Work to be completed:
The word "white" occurs in some lines of the data. Return each such line.

┏━━

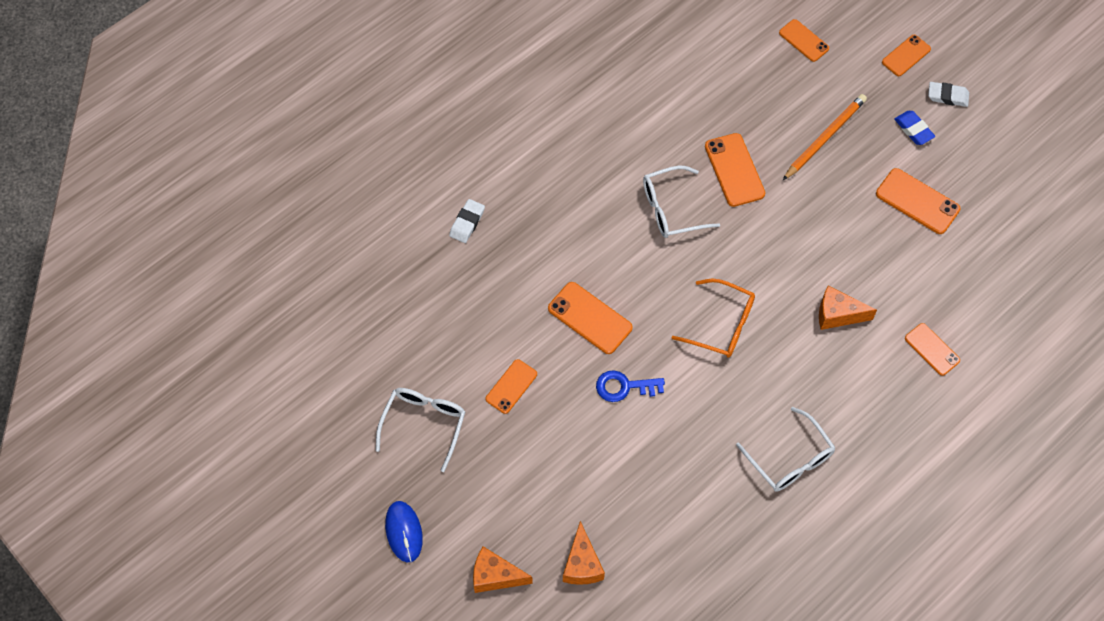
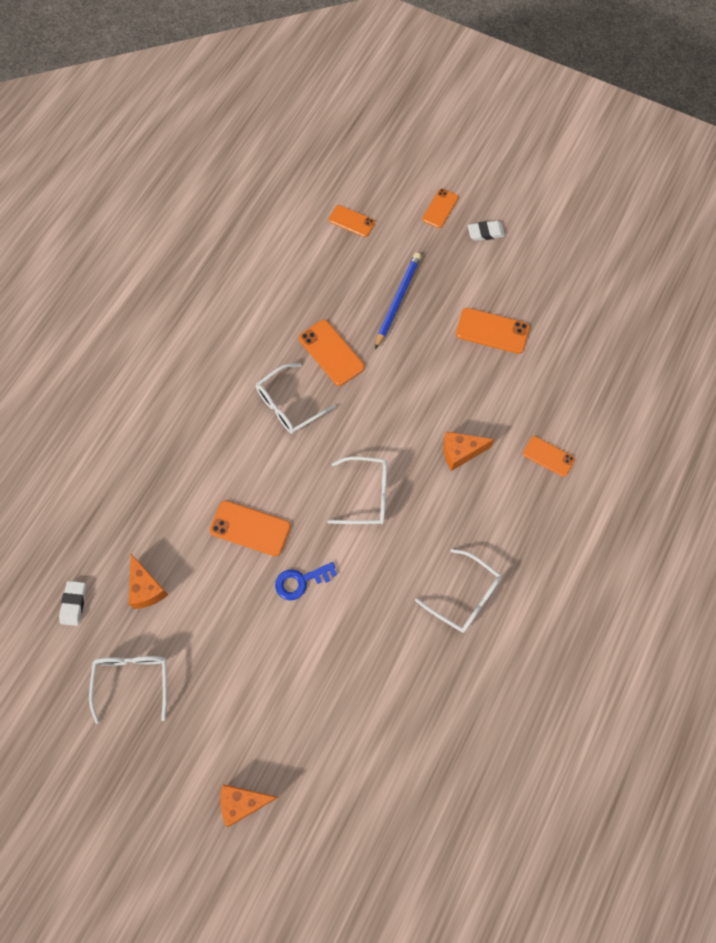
camera: 20 degrees left, 5 degrees up
(404, 532) = (146, 791): blue mouse -> none
(467, 223) = (112, 477): white eraser -> white eraser (73, 604)
(511, 386) = (200, 616): orange phone -> none
(582, 564) = (317, 761): orange cheese -> orange cheese (146, 588)
(722, 325) = (367, 495): orange glasses -> white glasses
(824, 138) = (397, 300): orange pencil -> blue pencil
(913, 129) = (468, 270): blue eraser -> none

┗━━

Exercise output:
(467, 223) = (112, 477): white eraser -> white eraser (73, 604)
(722, 325) = (367, 495): orange glasses -> white glasses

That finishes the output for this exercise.